# Action item
Starting at the first line of the data below, retype every line up to and including the one containing "C4: 10uF (OUT, VX) -> none".

○ ○ ○

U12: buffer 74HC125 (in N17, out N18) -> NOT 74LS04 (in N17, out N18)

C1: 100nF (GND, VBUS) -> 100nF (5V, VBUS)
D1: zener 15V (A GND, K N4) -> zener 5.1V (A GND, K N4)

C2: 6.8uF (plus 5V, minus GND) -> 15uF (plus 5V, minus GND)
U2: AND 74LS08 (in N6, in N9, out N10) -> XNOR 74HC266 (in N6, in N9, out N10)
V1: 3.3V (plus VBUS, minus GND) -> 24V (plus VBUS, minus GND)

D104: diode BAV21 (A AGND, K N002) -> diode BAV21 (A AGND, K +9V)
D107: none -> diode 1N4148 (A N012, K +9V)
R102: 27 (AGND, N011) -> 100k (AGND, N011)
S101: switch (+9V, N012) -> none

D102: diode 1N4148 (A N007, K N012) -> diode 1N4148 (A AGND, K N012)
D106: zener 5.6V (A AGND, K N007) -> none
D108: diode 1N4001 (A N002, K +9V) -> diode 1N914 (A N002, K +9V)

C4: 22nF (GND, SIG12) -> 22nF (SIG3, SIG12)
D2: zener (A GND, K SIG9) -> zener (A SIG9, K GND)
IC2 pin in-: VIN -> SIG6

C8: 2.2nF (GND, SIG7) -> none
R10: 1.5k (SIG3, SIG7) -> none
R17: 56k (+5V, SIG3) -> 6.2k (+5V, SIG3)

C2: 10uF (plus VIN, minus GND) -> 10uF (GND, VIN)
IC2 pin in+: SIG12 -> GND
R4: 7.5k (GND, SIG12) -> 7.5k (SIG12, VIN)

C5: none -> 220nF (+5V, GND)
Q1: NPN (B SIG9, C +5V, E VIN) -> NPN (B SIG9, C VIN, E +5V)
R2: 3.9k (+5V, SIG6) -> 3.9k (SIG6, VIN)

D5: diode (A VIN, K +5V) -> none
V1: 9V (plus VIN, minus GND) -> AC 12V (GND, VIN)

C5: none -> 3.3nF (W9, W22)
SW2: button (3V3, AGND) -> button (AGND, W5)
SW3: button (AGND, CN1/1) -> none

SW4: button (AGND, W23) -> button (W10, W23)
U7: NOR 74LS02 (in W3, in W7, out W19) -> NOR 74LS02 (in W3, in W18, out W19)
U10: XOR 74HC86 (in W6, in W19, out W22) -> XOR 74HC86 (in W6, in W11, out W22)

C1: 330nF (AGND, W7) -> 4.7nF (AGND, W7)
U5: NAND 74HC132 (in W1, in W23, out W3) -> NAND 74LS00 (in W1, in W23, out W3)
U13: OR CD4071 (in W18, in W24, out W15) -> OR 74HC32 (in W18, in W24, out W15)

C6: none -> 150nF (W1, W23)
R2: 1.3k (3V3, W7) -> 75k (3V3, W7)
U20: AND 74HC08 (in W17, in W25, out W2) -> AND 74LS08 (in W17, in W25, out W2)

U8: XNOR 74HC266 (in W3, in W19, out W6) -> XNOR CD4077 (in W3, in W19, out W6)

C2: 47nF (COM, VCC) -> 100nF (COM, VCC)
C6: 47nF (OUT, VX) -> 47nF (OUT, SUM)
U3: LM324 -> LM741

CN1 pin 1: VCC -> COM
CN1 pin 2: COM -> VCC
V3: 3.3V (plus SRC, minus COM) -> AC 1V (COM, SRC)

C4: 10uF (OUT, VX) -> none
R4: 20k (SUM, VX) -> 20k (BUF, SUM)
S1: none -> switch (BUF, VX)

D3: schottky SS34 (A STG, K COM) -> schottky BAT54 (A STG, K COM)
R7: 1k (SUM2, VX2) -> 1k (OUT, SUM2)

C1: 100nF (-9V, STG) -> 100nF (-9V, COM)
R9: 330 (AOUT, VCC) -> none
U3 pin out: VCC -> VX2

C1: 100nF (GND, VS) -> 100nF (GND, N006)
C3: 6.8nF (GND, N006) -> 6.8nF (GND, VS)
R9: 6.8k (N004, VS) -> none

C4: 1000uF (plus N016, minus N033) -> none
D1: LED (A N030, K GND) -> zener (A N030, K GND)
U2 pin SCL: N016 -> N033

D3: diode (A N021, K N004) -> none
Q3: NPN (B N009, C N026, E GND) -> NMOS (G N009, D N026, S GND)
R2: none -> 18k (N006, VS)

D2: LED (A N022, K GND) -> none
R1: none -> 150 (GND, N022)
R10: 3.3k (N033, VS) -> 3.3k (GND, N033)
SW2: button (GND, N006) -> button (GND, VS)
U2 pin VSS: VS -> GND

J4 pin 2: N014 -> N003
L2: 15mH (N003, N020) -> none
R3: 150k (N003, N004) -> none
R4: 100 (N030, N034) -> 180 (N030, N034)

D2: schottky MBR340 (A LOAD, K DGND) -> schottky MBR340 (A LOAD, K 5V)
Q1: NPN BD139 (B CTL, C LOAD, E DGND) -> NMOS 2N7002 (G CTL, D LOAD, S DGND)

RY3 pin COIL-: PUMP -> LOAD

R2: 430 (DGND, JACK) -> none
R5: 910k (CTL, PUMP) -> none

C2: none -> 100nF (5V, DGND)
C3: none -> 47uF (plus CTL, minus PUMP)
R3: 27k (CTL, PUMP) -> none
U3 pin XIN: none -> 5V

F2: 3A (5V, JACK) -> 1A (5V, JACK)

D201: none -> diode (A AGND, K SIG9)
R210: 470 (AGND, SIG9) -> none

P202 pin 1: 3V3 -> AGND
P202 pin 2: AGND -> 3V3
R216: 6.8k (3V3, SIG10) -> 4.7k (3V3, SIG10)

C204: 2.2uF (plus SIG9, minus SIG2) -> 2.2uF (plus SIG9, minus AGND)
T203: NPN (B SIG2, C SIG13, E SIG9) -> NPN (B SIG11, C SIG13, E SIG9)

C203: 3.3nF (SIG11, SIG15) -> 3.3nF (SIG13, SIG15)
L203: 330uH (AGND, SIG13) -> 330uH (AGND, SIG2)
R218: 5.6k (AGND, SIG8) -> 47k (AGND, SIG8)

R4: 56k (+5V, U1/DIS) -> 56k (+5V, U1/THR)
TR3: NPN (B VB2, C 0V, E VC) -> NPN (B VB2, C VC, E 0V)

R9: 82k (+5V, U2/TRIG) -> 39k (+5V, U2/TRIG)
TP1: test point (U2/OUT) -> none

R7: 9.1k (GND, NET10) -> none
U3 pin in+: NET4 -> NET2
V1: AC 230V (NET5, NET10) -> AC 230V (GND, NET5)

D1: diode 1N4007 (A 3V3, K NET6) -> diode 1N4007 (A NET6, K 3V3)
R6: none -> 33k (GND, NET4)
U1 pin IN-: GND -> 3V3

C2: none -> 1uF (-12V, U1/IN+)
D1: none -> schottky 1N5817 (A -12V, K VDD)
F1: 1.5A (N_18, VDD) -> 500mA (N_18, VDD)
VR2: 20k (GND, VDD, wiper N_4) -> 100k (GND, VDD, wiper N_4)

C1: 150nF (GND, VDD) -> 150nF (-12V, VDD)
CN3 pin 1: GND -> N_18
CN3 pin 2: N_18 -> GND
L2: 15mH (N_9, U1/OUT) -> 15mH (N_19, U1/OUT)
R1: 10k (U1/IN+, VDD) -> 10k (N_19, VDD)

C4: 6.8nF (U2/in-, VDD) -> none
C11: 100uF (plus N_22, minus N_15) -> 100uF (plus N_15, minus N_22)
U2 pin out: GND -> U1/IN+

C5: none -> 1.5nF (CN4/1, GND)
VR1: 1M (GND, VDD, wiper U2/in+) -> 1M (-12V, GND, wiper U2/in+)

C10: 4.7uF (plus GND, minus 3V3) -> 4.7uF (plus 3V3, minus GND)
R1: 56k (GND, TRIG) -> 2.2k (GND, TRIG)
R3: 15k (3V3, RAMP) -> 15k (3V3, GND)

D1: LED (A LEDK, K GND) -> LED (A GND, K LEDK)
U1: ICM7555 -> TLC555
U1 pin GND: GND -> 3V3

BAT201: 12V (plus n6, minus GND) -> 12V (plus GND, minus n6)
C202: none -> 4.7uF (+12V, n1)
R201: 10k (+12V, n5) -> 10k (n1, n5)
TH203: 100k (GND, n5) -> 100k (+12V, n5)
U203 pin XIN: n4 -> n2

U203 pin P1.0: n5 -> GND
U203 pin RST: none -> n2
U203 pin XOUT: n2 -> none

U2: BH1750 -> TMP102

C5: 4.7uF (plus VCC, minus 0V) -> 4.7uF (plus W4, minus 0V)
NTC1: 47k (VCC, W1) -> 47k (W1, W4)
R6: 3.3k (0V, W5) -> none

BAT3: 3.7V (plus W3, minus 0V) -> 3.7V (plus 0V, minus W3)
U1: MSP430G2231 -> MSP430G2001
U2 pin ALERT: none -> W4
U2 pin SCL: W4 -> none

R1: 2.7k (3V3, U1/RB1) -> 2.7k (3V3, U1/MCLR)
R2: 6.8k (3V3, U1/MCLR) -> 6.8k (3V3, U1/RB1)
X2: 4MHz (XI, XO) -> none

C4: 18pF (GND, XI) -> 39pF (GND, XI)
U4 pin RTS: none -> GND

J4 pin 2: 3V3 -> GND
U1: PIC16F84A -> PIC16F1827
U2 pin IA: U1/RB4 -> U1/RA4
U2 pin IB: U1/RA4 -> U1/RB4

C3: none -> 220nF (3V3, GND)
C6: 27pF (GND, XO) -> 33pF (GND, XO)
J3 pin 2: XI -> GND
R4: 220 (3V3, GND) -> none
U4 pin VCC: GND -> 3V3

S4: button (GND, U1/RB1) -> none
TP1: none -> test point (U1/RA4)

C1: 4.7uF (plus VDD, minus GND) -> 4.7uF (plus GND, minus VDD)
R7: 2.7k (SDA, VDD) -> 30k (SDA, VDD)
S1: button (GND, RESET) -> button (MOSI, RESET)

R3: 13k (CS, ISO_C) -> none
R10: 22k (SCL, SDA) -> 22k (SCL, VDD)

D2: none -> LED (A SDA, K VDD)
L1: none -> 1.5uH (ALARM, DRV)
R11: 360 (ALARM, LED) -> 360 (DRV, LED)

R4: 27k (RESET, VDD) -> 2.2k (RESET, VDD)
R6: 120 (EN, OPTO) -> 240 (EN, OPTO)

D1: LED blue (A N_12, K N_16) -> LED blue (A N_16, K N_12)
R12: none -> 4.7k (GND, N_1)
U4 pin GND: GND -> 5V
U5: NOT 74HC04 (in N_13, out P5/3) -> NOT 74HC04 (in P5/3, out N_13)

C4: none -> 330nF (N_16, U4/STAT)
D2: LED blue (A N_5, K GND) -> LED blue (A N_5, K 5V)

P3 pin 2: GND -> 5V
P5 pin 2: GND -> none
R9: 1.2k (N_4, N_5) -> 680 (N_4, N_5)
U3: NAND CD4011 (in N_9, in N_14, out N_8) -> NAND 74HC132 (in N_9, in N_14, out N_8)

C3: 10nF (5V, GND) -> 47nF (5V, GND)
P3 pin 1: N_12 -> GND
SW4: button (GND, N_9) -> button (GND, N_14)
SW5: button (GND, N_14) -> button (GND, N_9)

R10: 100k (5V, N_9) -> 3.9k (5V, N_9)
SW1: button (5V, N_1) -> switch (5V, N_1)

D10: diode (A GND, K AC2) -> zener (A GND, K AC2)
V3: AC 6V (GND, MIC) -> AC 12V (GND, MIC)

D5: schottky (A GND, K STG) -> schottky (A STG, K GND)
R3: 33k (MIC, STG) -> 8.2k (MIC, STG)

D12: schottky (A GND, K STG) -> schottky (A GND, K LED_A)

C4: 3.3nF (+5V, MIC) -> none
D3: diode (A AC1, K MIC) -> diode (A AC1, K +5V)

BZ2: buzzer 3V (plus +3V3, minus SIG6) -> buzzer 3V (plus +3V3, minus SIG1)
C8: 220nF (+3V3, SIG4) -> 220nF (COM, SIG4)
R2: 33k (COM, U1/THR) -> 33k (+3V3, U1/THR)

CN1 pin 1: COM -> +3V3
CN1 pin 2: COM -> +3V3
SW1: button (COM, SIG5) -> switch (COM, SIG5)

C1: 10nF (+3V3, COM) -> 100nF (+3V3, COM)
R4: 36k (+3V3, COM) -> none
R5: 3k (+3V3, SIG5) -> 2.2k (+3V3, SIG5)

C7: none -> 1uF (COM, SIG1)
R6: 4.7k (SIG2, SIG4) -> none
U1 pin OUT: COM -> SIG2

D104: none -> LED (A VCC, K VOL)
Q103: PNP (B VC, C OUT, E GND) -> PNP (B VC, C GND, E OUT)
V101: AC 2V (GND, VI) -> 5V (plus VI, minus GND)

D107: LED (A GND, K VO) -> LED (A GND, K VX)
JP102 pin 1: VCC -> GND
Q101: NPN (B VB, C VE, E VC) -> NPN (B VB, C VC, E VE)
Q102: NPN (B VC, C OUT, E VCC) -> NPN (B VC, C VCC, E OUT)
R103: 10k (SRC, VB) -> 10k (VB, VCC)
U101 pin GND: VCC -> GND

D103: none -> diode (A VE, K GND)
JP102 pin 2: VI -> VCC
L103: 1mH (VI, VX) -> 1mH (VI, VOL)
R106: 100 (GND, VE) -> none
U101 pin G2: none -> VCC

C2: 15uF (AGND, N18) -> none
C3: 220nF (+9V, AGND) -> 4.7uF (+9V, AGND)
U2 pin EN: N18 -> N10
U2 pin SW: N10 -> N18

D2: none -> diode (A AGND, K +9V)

○ ○ ○

# Solution to the problem
U12: buffer 74HC125 (in N17, out N18) -> NOT 74LS04 (in N17, out N18)

C1: 100nF (GND, VBUS) -> 100nF (5V, VBUS)
D1: zener 15V (A GND, K N4) -> zener 5.1V (A GND, K N4)

C2: 6.8uF (plus 5V, minus GND) -> 15uF (plus 5V, minus GND)
U2: AND 74LS08 (in N6, in N9, out N10) -> XNOR 74HC266 (in N6, in N9, out N10)
V1: 3.3V (plus VBUS, minus GND) -> 24V (plus VBUS, minus GND)

D104: diode BAV21 (A AGND, K N002) -> diode BAV21 (A AGND, K +9V)
D107: none -> diode 1N4148 (A N012, K +9V)
R102: 27 (AGND, N011) -> 100k (AGND, N011)
S101: switch (+9V, N012) -> none

D102: diode 1N4148 (A N007, K N012) -> diode 1N4148 (A AGND, K N012)
D106: zener 5.6V (A AGND, K N007) -> none
D108: diode 1N4001 (A N002, K +9V) -> diode 1N914 (A N002, K +9V)

C4: 22nF (GND, SIG12) -> 22nF (SIG3, SIG12)
D2: zener (A GND, K SIG9) -> zener (A SIG9, K GND)
IC2 pin in-: VIN -> SIG6

C8: 2.2nF (GND, SIG7) -> none
R10: 1.5k (SIG3, SIG7) -> none
R17: 56k (+5V, SIG3) -> 6.2k (+5V, SIG3)

C2: 10uF (plus VIN, minus GND) -> 10uF (GND, VIN)
IC2 pin in+: SIG12 -> GND
R4: 7.5k (GND, SIG12) -> 7.5k (SIG12, VIN)

C5: none -> 220nF (+5V, GND)
Q1: NPN (B SIG9, C +5V, E VIN) -> NPN (B SIG9, C VIN, E +5V)
R2: 3.9k (+5V, SIG6) -> 3.9k (SIG6, VIN)

D5: diode (A VIN, K +5V) -> none
V1: 9V (plus VIN, minus GND) -> AC 12V (GND, VIN)

C5: none -> 3.3nF (W9, W22)
SW2: button (3V3, AGND) -> button (AGND, W5)
SW3: button (AGND, CN1/1) -> none

SW4: button (AGND, W23) -> button (W10, W23)
U7: NOR 74LS02 (in W3, in W7, out W19) -> NOR 74LS02 (in W3, in W18, out W19)
U10: XOR 74HC86 (in W6, in W19, out W22) -> XOR 74HC86 (in W6, in W11, out W22)

C1: 330nF (AGND, W7) -> 4.7nF (AGND, W7)
U5: NAND 74HC132 (in W1, in W23, out W3) -> NAND 74LS00 (in W1, in W23, out W3)
U13: OR CD4071 (in W18, in W24, out W15) -> OR 74HC32 (in W18, in W24, out W15)

C6: none -> 150nF (W1, W23)
R2: 1.3k (3V3, W7) -> 75k (3V3, W7)
U20: AND 74HC08 (in W17, in W25, out W2) -> AND 74LS08 (in W17, in W25, out W2)

U8: XNOR 74HC266 (in W3, in W19, out W6) -> XNOR CD4077 (in W3, in W19, out W6)

C2: 47nF (COM, VCC) -> 100nF (COM, VCC)
C6: 47nF (OUT, VX) -> 47nF (OUT, SUM)
U3: LM324 -> LM741

CN1 pin 1: VCC -> COM
CN1 pin 2: COM -> VCC
V3: 3.3V (plus SRC, minus COM) -> AC 1V (COM, SRC)

C4: 10uF (OUT, VX) -> none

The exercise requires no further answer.